--- Data supplied Enclosed Below ---
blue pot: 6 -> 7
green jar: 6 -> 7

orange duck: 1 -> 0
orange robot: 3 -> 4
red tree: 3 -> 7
--- End of Enclosed Data supplied ---
--- Data supplied Enclosed Below ---
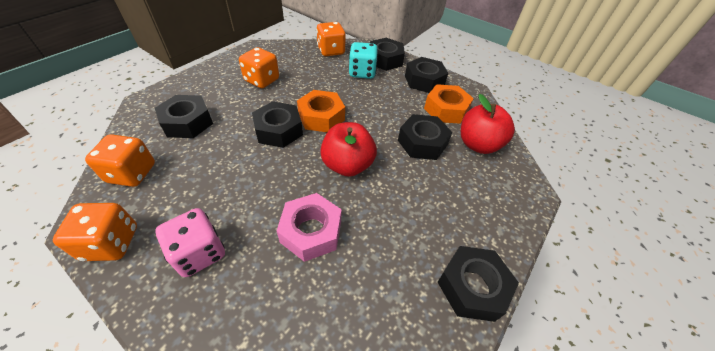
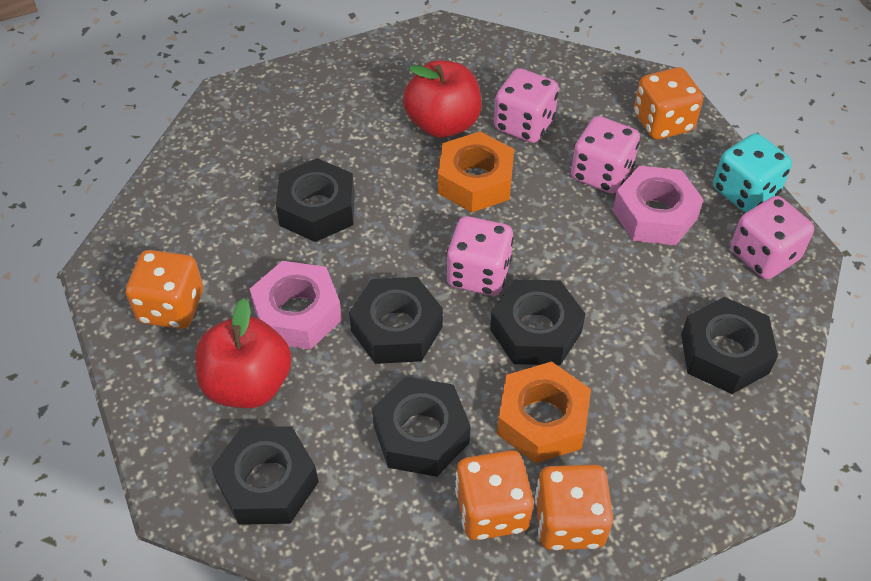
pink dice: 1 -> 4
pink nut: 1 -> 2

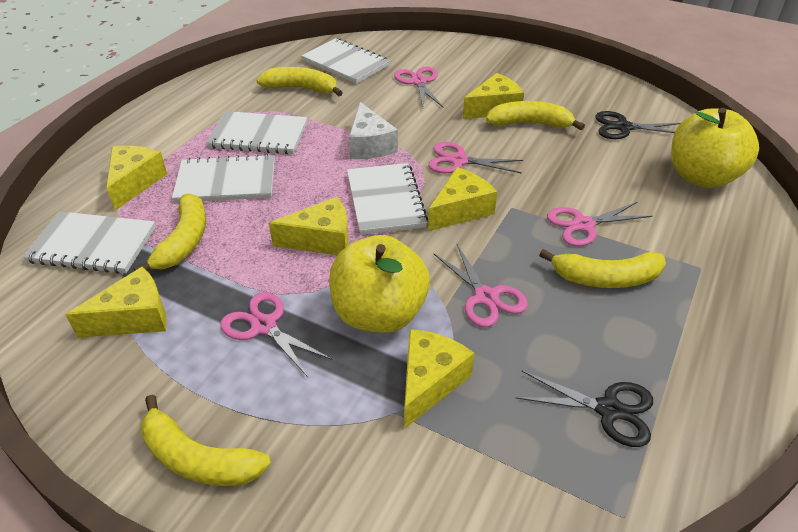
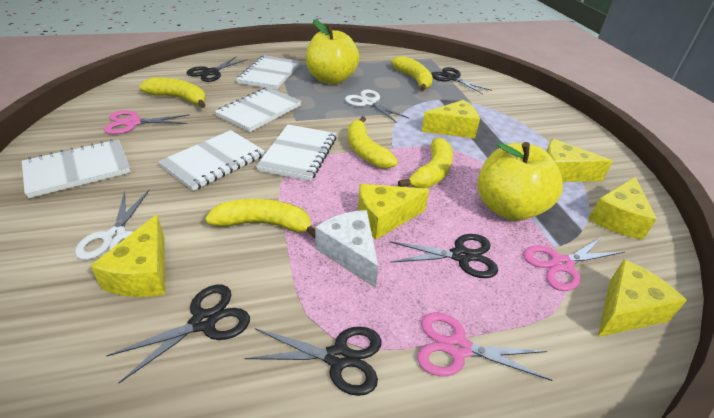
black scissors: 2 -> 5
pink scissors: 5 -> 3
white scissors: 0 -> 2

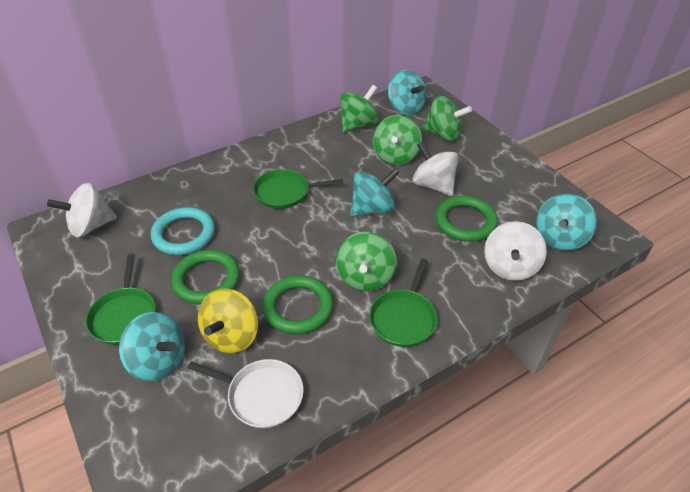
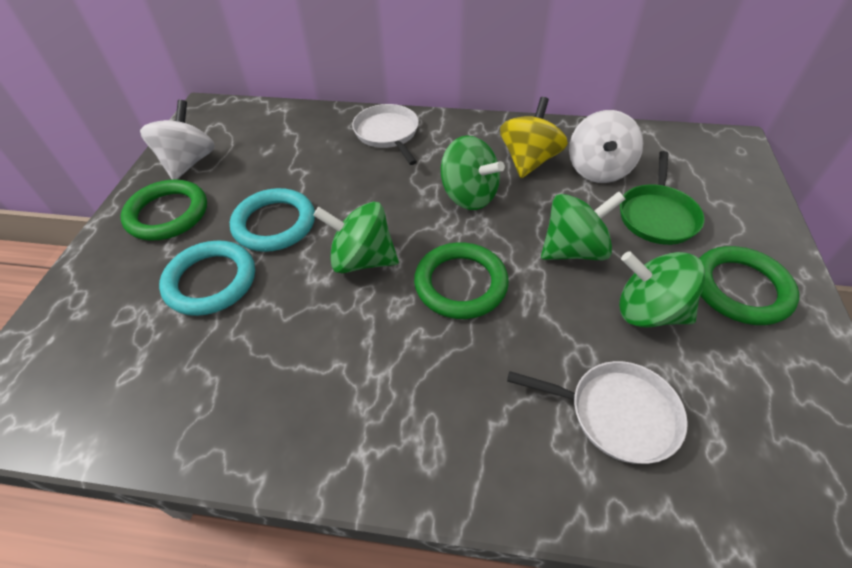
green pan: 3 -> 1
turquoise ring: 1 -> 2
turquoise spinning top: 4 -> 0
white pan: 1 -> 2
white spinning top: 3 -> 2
--- End of Enclosed Data supplied ---
# Instructions to follow
Only the lines above starting at the line that holds "turquoise ring: 1 -> 2" and ending at the line that holds "white spinning top: 3 -> 2" are to be repeated, exactly and in full.

# Solution to this problem
turquoise ring: 1 -> 2
turquoise spinning top: 4 -> 0
white pan: 1 -> 2
white spinning top: 3 -> 2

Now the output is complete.